_TASK BRIEF_
Search the data below, and report every line in which "coordinates" occurs.

_EXERCISE INPUTS_
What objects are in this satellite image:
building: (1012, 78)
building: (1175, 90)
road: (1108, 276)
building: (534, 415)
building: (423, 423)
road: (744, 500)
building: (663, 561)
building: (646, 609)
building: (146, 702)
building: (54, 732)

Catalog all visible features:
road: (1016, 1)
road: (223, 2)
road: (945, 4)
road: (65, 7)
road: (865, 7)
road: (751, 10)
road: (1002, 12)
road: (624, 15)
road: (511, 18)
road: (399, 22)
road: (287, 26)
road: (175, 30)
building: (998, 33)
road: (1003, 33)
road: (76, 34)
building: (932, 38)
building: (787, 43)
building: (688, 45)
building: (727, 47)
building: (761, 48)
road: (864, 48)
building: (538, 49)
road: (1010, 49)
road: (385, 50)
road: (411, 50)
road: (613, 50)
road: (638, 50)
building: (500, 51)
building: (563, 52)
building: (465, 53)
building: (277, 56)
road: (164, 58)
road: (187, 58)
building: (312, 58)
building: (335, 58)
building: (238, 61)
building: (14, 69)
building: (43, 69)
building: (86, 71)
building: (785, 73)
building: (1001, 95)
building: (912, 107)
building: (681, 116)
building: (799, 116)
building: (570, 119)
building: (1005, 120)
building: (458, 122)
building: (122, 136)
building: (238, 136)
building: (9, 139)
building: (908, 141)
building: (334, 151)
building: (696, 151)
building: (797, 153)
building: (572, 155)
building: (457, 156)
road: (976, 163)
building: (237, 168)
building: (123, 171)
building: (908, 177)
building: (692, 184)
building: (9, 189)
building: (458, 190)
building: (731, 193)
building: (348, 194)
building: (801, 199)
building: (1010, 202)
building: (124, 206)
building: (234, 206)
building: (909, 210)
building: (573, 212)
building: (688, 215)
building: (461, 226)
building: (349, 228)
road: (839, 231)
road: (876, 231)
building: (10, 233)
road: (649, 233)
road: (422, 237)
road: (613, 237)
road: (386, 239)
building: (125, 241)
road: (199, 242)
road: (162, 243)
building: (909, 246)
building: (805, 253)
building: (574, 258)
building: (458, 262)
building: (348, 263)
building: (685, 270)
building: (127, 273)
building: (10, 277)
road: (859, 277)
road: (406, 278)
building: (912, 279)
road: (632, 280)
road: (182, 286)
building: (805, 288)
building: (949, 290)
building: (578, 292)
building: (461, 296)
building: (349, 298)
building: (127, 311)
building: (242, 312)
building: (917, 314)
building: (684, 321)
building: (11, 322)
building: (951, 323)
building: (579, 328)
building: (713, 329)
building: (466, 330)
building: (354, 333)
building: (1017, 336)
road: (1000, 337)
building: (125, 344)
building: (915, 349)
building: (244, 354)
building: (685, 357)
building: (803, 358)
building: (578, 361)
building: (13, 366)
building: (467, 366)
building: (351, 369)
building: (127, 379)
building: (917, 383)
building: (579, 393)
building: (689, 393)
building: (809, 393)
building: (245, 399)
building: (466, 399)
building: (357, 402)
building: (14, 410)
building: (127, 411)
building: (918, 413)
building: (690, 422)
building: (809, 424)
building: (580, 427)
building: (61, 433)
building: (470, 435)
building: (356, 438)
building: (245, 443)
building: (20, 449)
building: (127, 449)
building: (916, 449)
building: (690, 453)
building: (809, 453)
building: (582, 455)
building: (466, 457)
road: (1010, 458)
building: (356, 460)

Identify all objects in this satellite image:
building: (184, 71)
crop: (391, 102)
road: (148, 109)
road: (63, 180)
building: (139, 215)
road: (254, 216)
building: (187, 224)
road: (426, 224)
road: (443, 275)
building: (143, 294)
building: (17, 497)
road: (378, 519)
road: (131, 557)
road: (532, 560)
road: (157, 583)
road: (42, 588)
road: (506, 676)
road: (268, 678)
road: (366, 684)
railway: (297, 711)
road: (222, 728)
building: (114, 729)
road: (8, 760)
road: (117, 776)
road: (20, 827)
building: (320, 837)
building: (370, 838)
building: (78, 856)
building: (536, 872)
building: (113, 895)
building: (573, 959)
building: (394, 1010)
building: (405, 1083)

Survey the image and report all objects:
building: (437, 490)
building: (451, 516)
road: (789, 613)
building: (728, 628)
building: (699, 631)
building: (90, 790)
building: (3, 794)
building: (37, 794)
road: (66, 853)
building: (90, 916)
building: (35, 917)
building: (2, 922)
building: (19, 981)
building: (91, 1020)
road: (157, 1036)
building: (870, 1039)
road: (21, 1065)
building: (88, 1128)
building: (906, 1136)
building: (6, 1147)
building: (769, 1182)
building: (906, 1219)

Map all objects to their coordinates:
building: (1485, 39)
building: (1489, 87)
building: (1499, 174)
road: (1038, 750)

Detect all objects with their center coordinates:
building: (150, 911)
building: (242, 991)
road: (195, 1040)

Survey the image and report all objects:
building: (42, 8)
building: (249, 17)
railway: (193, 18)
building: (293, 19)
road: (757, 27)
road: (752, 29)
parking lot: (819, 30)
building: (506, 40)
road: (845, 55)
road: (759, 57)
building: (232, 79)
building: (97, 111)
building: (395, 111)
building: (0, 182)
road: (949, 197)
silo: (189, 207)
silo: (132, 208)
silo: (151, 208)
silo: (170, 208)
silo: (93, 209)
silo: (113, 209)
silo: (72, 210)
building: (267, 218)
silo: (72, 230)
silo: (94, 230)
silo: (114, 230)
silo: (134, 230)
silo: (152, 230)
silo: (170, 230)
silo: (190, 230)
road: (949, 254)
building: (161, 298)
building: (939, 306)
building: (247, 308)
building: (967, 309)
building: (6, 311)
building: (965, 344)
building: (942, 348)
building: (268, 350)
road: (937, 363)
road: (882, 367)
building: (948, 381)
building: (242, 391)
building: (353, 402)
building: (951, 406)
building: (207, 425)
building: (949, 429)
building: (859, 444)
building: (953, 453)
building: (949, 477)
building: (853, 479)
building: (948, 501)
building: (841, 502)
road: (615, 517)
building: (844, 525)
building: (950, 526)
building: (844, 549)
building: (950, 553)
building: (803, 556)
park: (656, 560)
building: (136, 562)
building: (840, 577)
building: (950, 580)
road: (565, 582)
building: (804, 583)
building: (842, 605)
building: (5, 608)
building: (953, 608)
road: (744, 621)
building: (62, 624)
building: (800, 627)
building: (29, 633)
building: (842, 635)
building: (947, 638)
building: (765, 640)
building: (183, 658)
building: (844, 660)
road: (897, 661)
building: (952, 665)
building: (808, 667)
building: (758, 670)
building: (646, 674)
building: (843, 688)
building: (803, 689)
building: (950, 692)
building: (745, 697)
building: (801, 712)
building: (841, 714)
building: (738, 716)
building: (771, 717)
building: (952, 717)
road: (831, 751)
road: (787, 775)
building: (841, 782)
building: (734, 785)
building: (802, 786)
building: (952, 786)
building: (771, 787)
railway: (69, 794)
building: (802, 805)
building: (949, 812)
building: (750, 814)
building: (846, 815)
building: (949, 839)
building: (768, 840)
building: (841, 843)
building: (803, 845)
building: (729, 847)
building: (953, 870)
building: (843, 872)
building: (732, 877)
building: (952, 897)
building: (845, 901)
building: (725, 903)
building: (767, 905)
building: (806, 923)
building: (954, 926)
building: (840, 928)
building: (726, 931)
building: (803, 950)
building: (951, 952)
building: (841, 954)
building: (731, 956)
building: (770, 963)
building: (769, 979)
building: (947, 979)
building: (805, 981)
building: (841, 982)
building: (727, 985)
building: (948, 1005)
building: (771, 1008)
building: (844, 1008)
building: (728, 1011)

_EXERCISE OUTPUT_
Map all objects to their coordinates:
Detect all objects with their center coordinates:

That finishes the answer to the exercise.